##### GIVEN DATA

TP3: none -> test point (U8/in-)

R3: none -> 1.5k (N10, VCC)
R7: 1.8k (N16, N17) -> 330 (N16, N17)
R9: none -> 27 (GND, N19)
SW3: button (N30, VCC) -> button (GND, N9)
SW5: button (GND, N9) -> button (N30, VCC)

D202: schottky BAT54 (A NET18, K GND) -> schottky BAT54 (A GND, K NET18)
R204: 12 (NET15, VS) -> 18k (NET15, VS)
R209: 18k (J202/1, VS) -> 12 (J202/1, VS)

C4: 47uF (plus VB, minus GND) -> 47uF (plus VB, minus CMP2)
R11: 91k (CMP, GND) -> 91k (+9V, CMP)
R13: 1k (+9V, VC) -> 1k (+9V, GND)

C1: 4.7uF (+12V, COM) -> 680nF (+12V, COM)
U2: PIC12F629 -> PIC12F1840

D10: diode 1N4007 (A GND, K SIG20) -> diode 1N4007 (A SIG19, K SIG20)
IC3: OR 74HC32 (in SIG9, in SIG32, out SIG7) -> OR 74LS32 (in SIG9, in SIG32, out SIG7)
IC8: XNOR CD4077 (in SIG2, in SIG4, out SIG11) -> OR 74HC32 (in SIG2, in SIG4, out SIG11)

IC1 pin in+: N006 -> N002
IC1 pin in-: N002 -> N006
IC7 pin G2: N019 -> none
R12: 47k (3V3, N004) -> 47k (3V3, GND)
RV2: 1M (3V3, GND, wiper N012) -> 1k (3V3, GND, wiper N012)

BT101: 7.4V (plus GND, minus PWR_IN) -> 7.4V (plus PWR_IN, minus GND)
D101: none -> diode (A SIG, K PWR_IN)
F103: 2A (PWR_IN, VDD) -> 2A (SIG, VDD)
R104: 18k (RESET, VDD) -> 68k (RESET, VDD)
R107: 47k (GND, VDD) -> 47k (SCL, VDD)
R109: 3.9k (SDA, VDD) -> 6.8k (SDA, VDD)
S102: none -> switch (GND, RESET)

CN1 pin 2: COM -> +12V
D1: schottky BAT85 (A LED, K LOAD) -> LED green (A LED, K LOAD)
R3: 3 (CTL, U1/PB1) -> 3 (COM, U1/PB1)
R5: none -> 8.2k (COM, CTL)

##########

TASK STATEMENT:
Return, unchanged, each line from the line containing "IC1 pin in-: N002 -> N006" through the last line of the material.

WRITTEN SOLUTION:
IC1 pin in-: N002 -> N006
IC7 pin G2: N019 -> none
R12: 47k (3V3, N004) -> 47k (3V3, GND)
RV2: 1M (3V3, GND, wiper N012) -> 1k (3V3, GND, wiper N012)

BT101: 7.4V (plus GND, minus PWR_IN) -> 7.4V (plus PWR_IN, minus GND)
D101: none -> diode (A SIG, K PWR_IN)
F103: 2A (PWR_IN, VDD) -> 2A (SIG, VDD)
R104: 18k (RESET, VDD) -> 68k (RESET, VDD)
R107: 47k (GND, VDD) -> 47k (SCL, VDD)
R109: 3.9k (SDA, VDD) -> 6.8k (SDA, VDD)
S102: none -> switch (GND, RESET)

CN1 pin 2: COM -> +12V
D1: schottky BAT85 (A LED, K LOAD) -> LED green (A LED, K LOAD)
R3: 3 (CTL, U1/PB1) -> 3 (COM, U1/PB1)
R5: none -> 8.2k (COM, CTL)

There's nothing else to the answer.